* **Work required**
The records below are to be transcribed exactly from their first line to the line that has "R101: none -> 2.2k (GND, PROG)", inclusive, with every picture omitted.

* **Image comparison data**
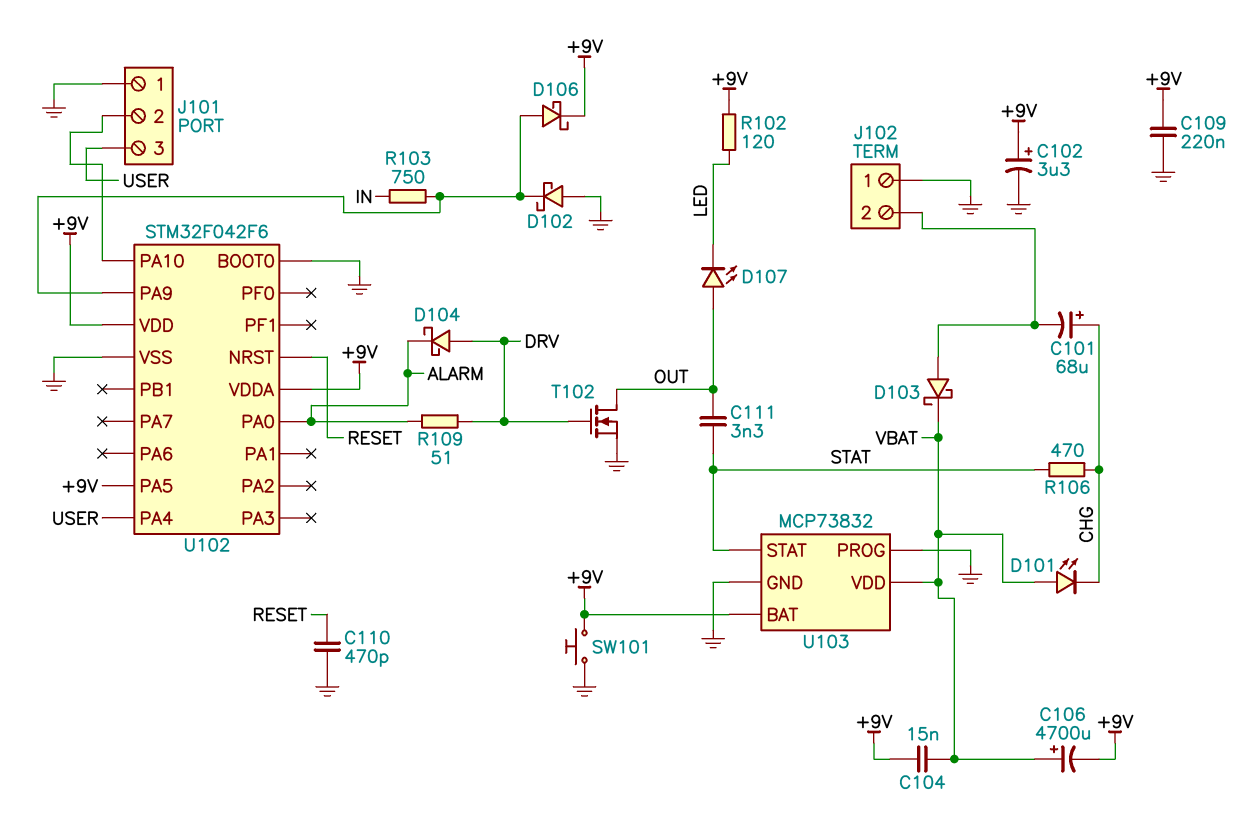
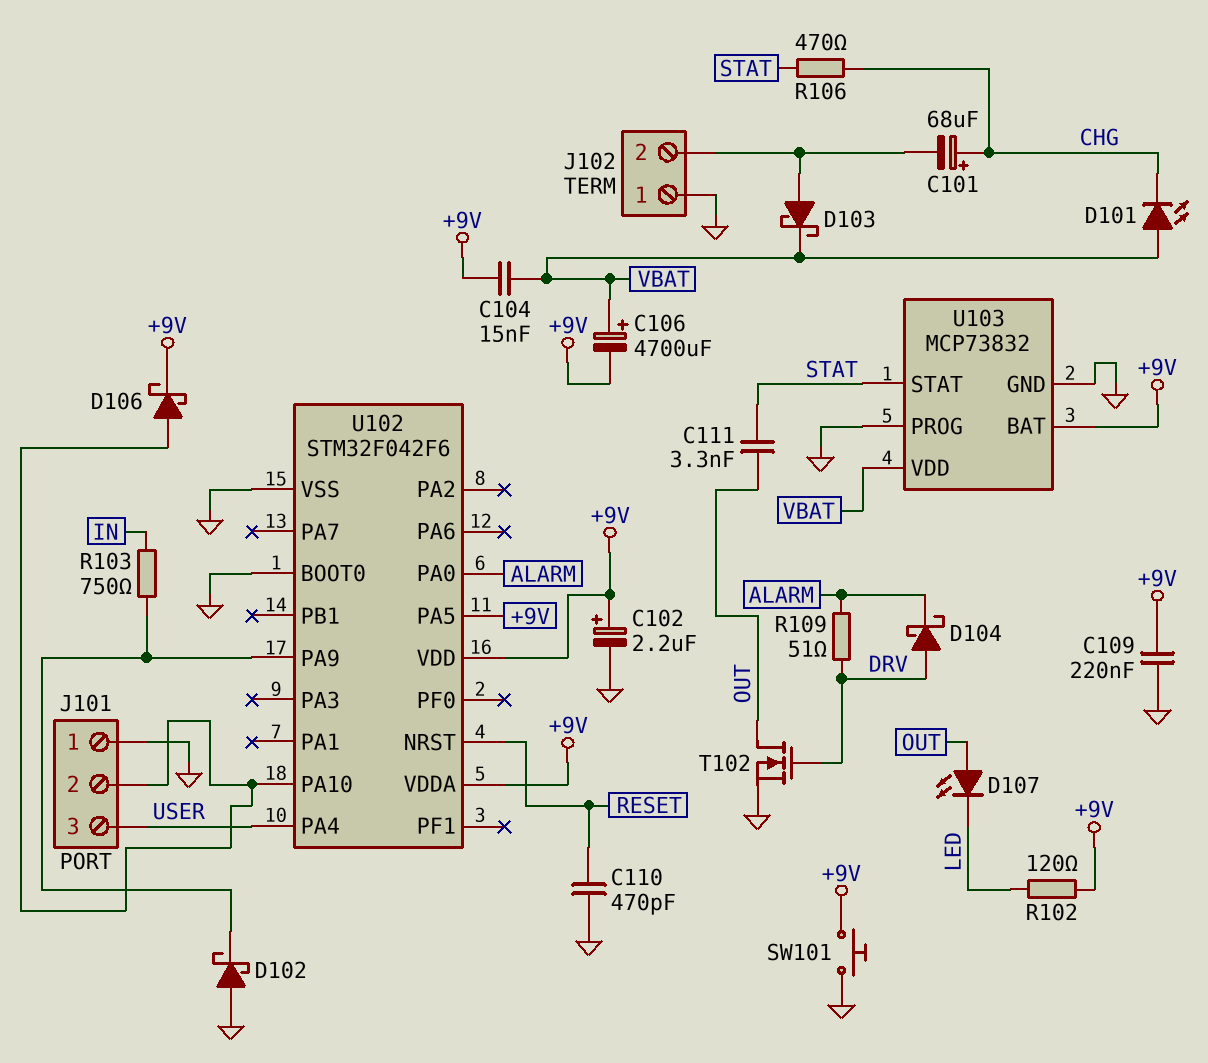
C102: 3.3uF (plus +9V, minus GND) -> 2.2uF (plus +9V, minus GND)
D106: schottky (A U102/PA9, K +9V) -> schottky (A J101/2, K +9V)

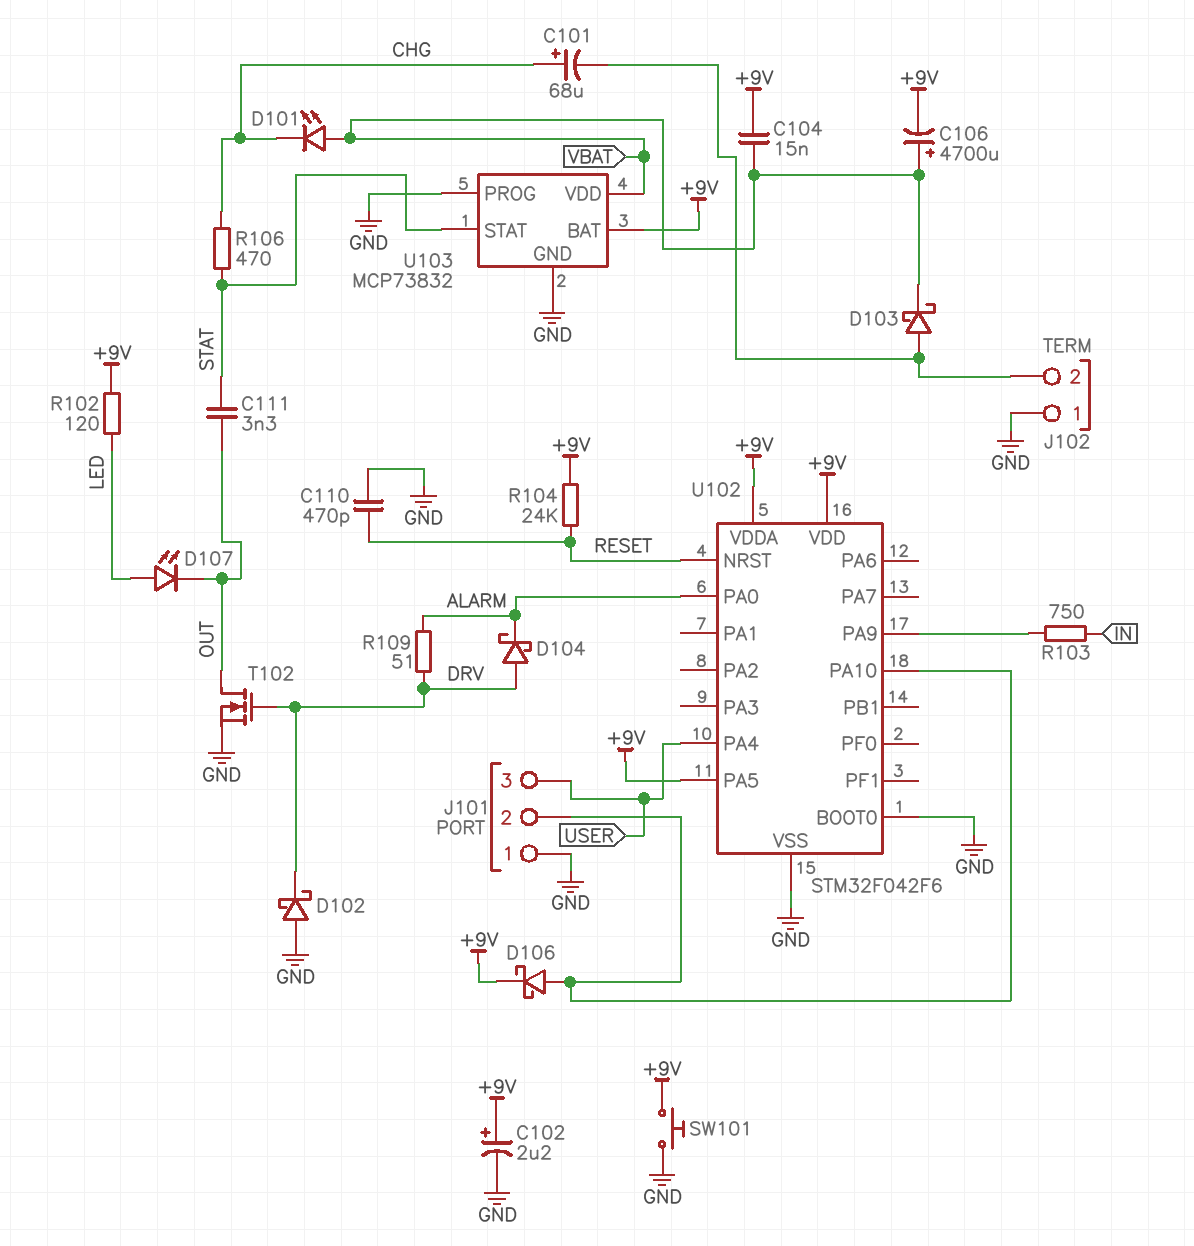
C109: 220nF (+9V, GND) -> none
D102: schottky (A GND, K U102/PA9) -> schottky (A GND, K DRV)
D107: LED (A OUT, K LED) -> LED (A LED, K OUT)
R104: none -> 24k (+9V, RESET)

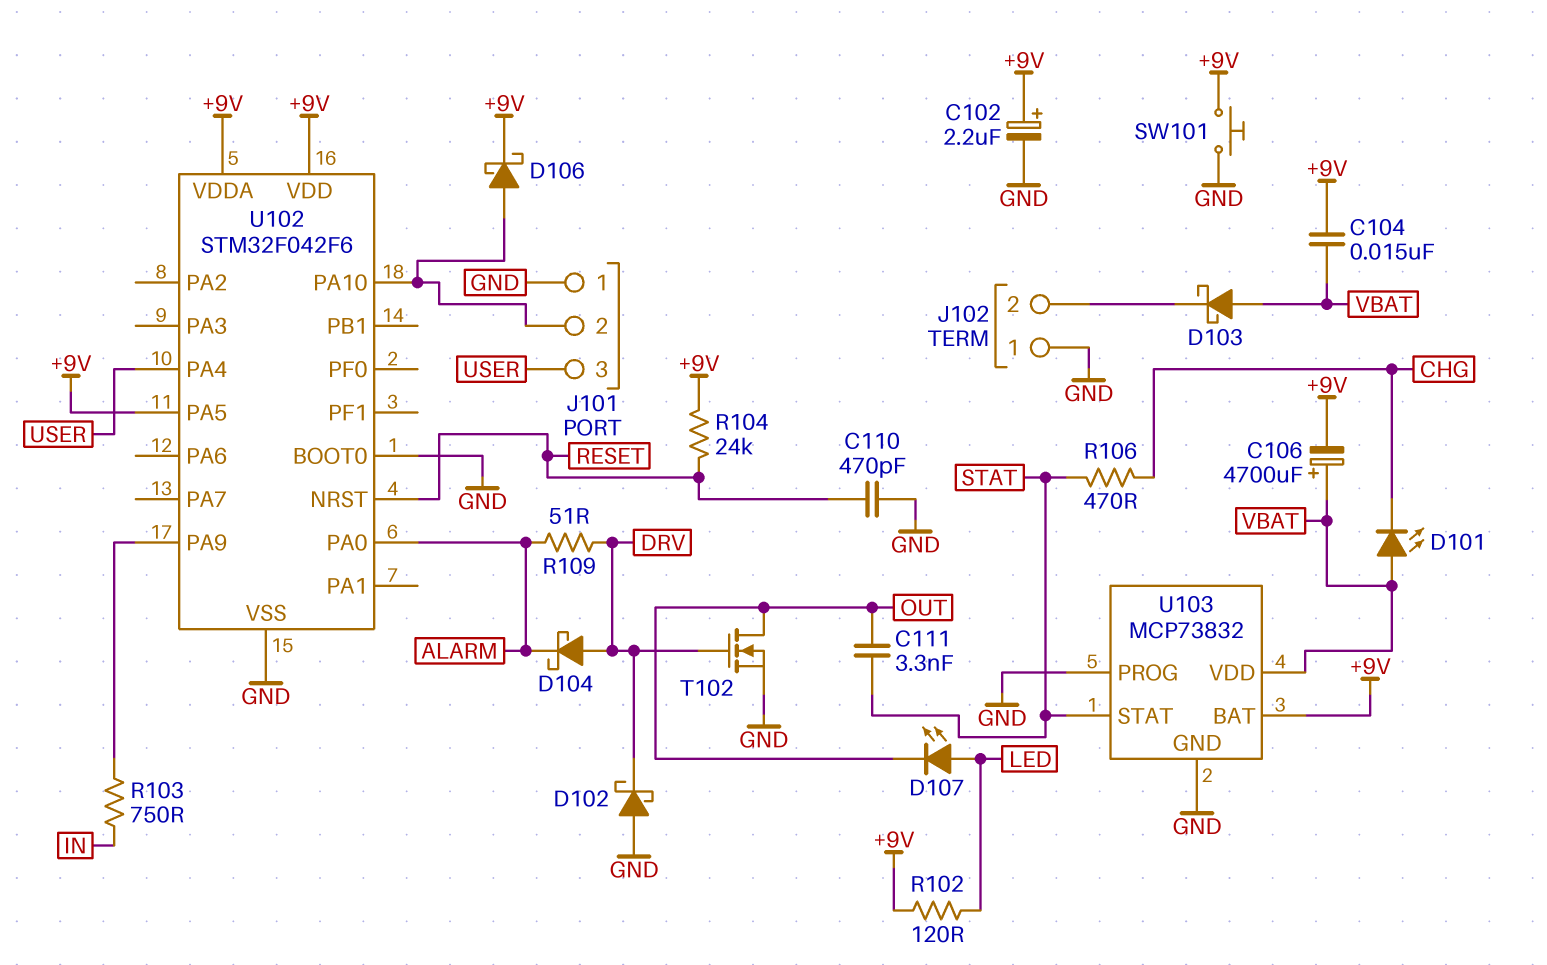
C101: 68uF (plus CHG, minus J102/2) -> none
D103: schottky (A J102/2, K VBAT) -> schottky (A VBAT, K J102/2)

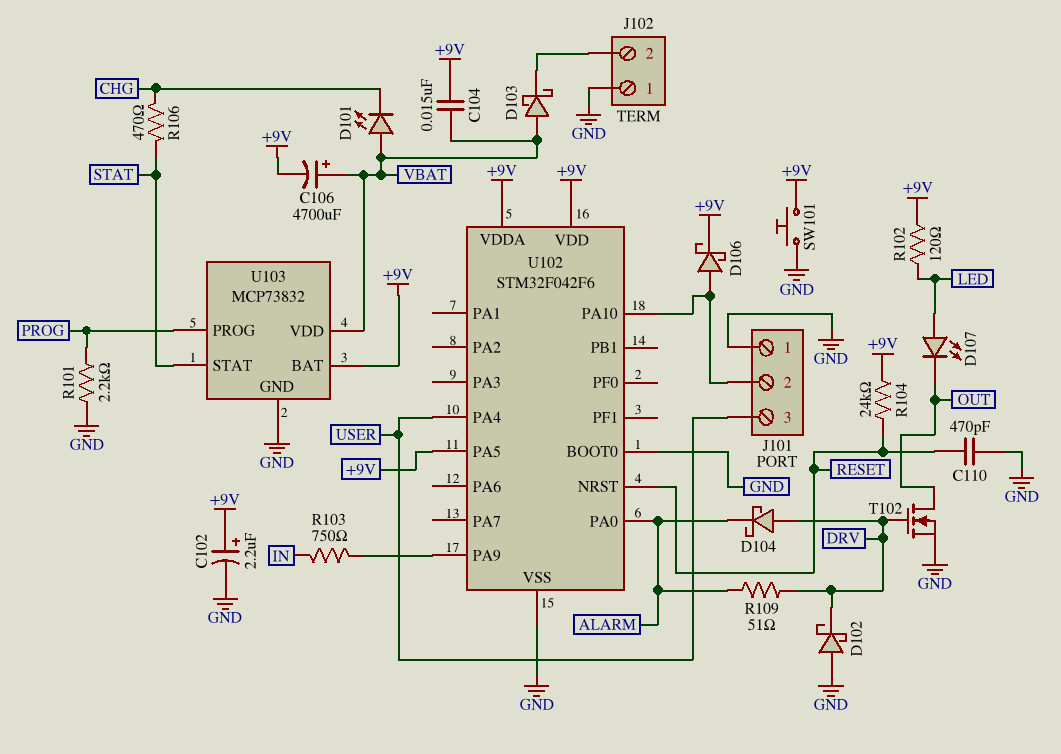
C111: 3.3nF (OUT, STAT) -> none
R101: none -> 2.2k (GND, PROG)
U103 pin PROG: GND -> PROG

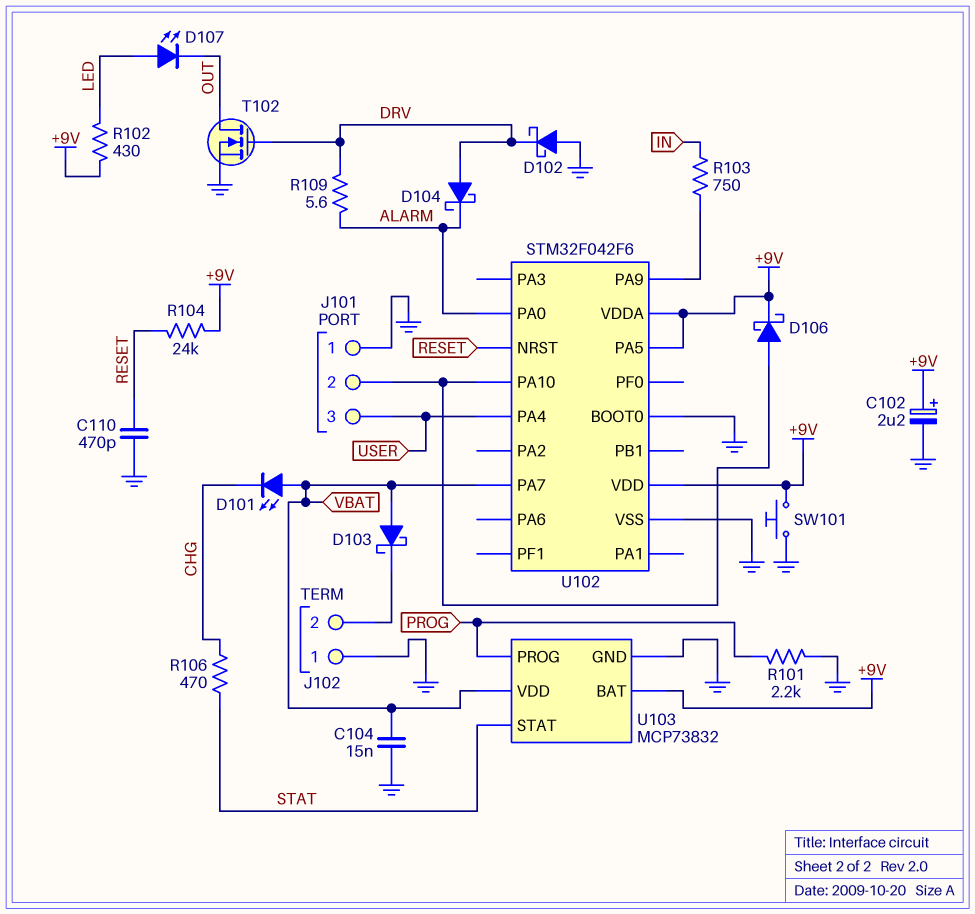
C104: 15nF (+9V, VBAT) -> 15nF (GND, VBAT)
C106: 4700uF (plus VBAT, minus +9V) -> none
R102: 120 (+9V, LED) -> 430 (+9V, LED)
R109: 51 (ALARM, DRV) -> 5.6 (ALARM, DRV)
U102 pin PA7: none -> VBAT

* **Problem solution**
C102: 3.3uF (plus +9V, minus GND) -> 2.2uF (plus +9V, minus GND)
D106: schottky (A U102/PA9, K +9V) -> schottky (A J101/2, K +9V)

C109: 220nF (+9V, GND) -> none
D102: schottky (A GND, K U102/PA9) -> schottky (A GND, K DRV)
D107: LED (A OUT, K LED) -> LED (A LED, K OUT)
R104: none -> 24k (+9V, RESET)

C101: 68uF (plus CHG, minus J102/2) -> none
D103: schottky (A J102/2, K VBAT) -> schottky (A VBAT, K J102/2)

C111: 3.3nF (OUT, STAT) -> none
R101: none -> 2.2k (GND, PROG)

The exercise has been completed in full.